Report each line of the entries that includes "none" by copying it.

☆ ☆ ☆ ☆ ☆

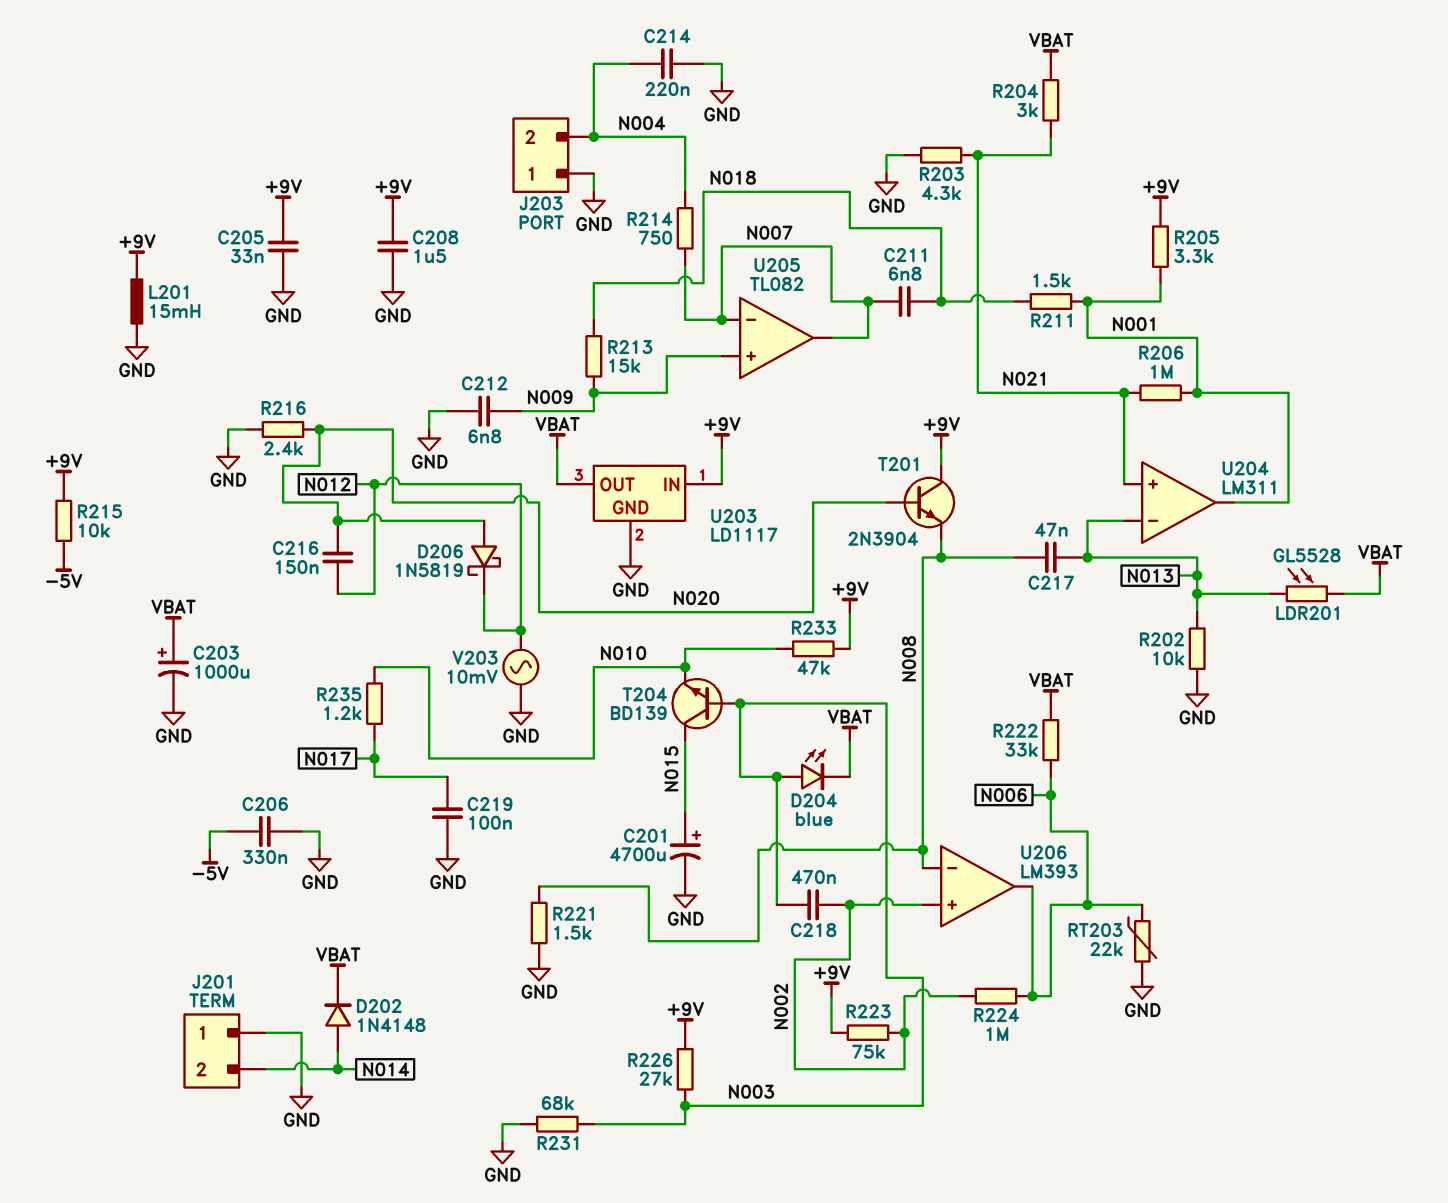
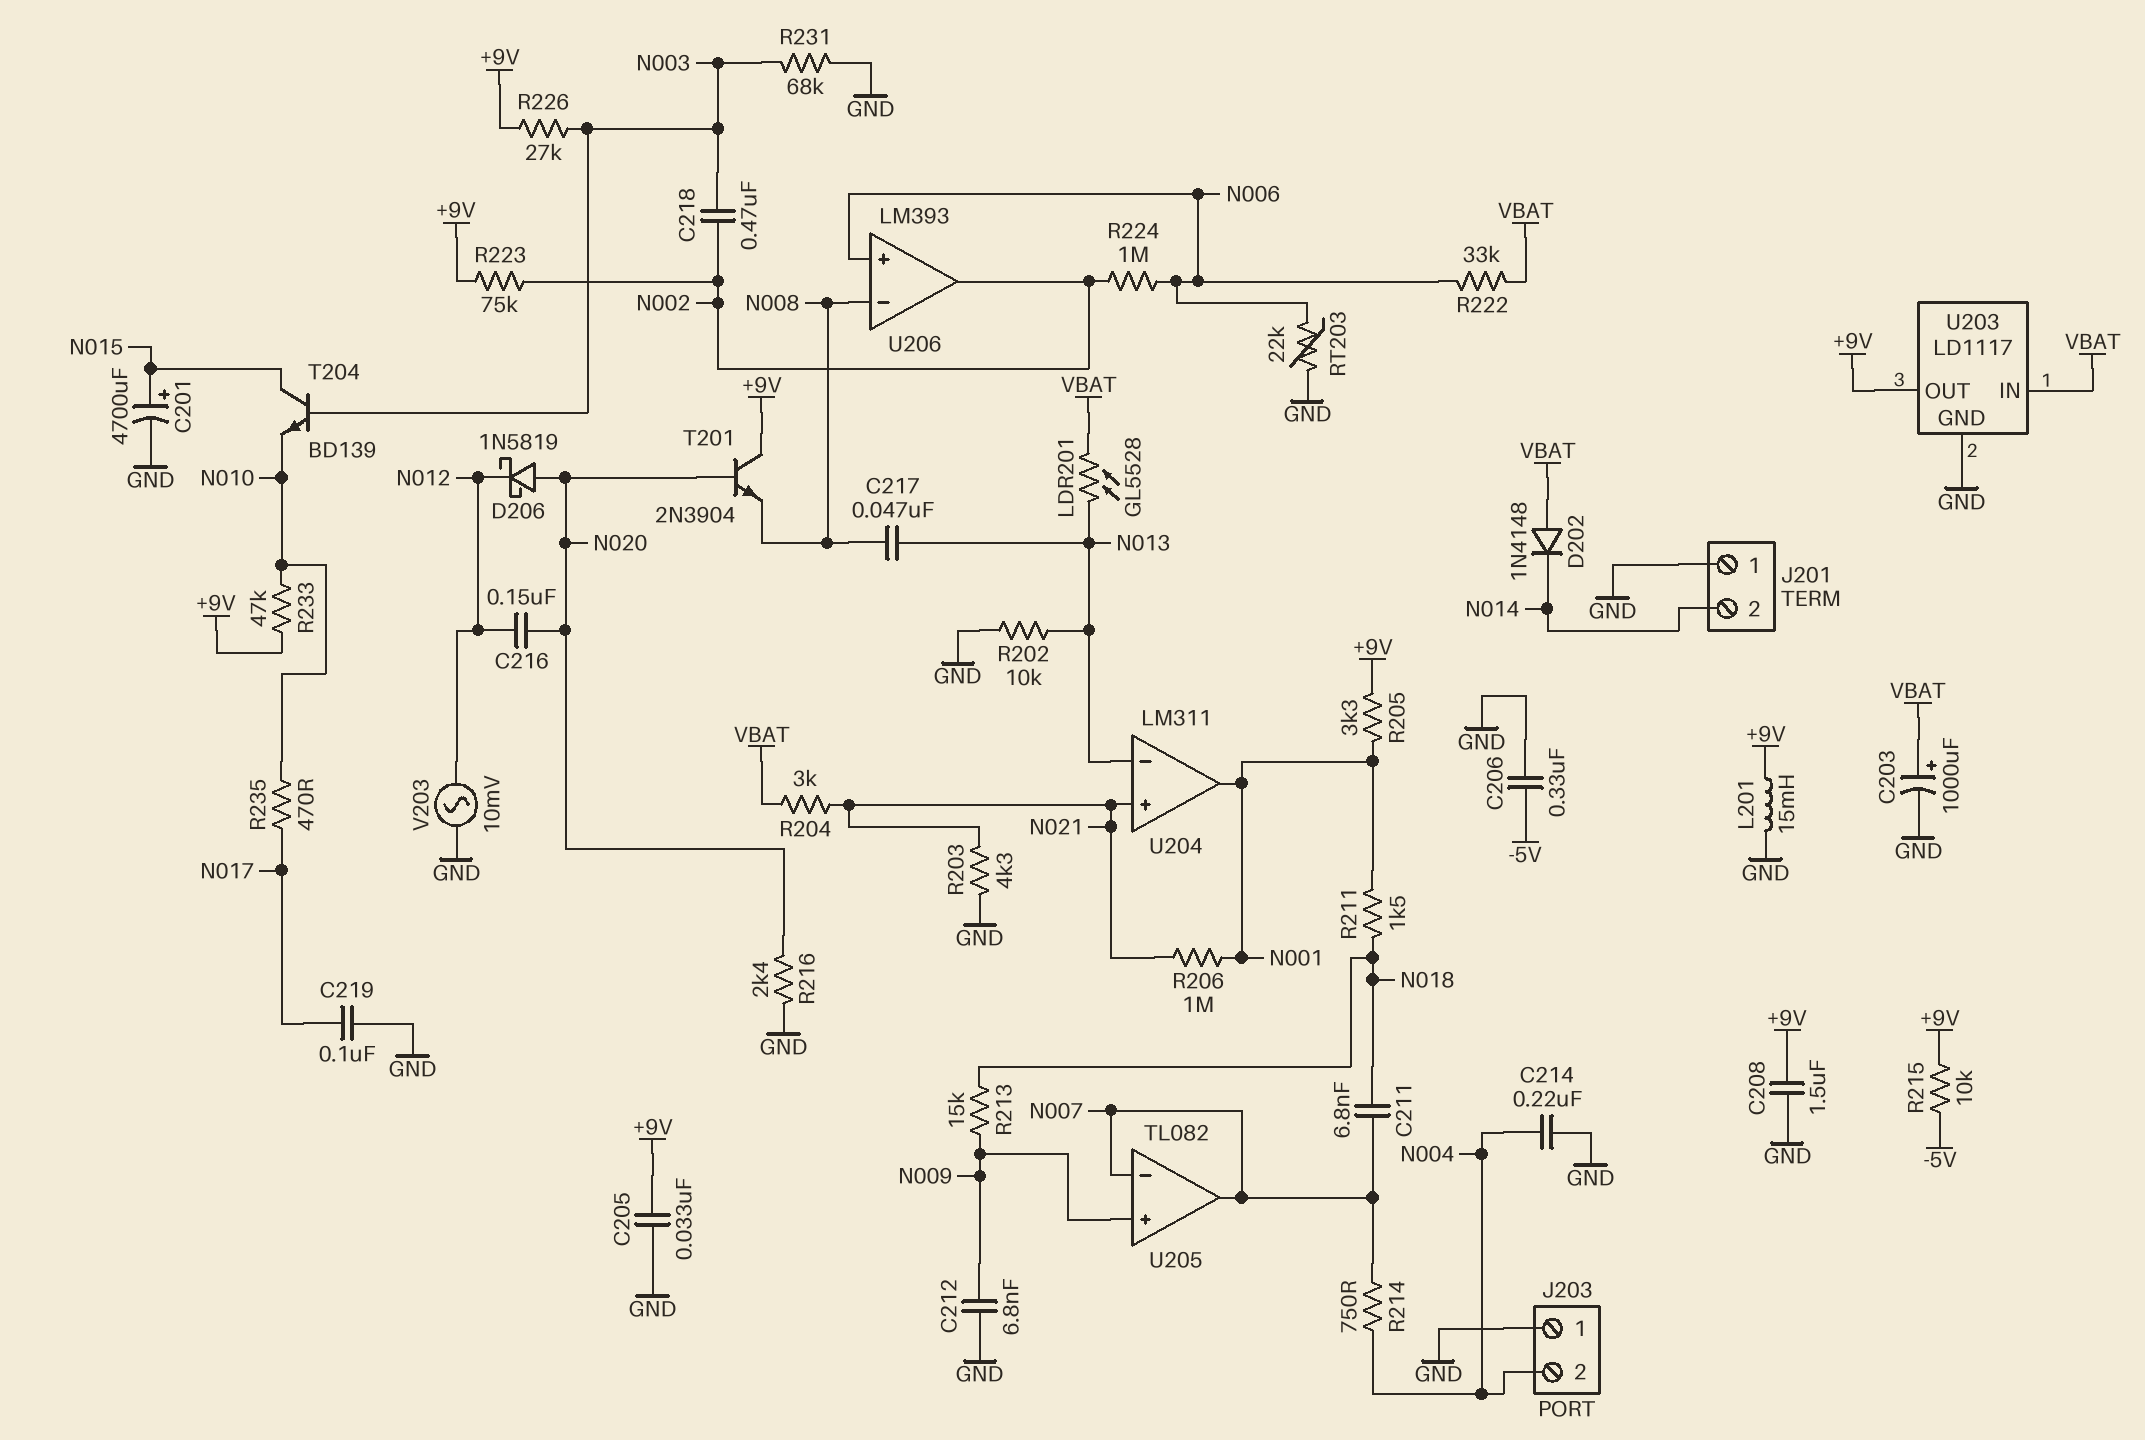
D202: diode 1N4148 (A N014, K VBAT) -> diode 1N4148 (A VBAT, K N014)
D204: LED blue (A N003, K VBAT) -> none
R221: 1.5k (GND, N008) -> none
R235: 1.2k (N010, N017) -> 470 (N010, N017)
U203 pin IN: +9V -> VBAT
U203 pin OUT: VBAT -> +9V
U206 pin in+: N002 -> N006
U206 pin out: N006 -> N002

☆ ☆ ☆ ☆ ☆

• **EXERCISE ANSWER**
D204: LED blue (A N003, K VBAT) -> none
R221: 1.5k (GND, N008) -> none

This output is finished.